# Your objective:
Locate the lines of the listing below that hold "camera", then copy each of them.

# Data excerpt:
□ □ □ □ □ □ □

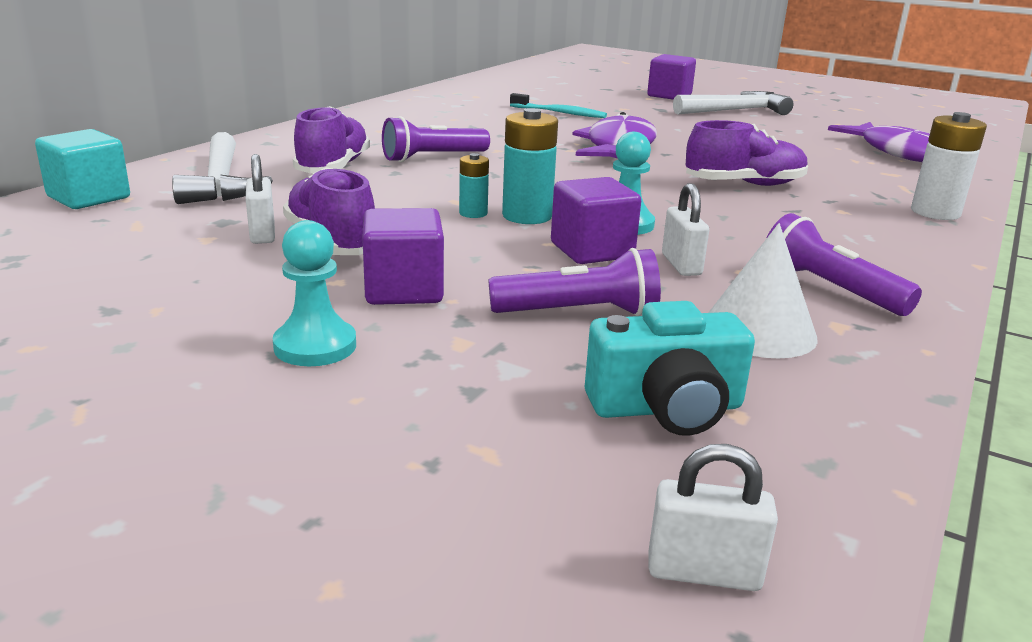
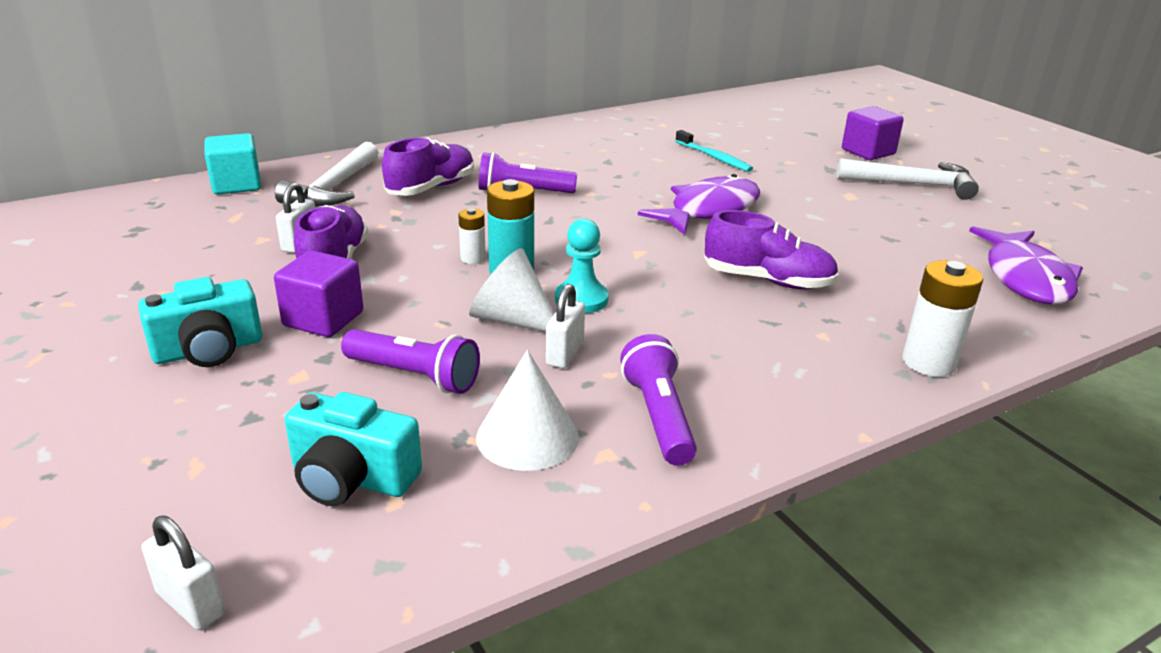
camera: 30 degrees right, 5 degrees up
(315, 346) = (209, 350): turquoise pawn -> turquoise camera
(473, 213) = (473, 258): turquoise battery -> white battery
(592, 251) = (512, 320): purple cube -> white cone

□ □ □ □ □ □ □

# Solution below:
camera: 30 degrees right, 5 degrees up
(315, 346) = (209, 350): turquoise pawn -> turquoise camera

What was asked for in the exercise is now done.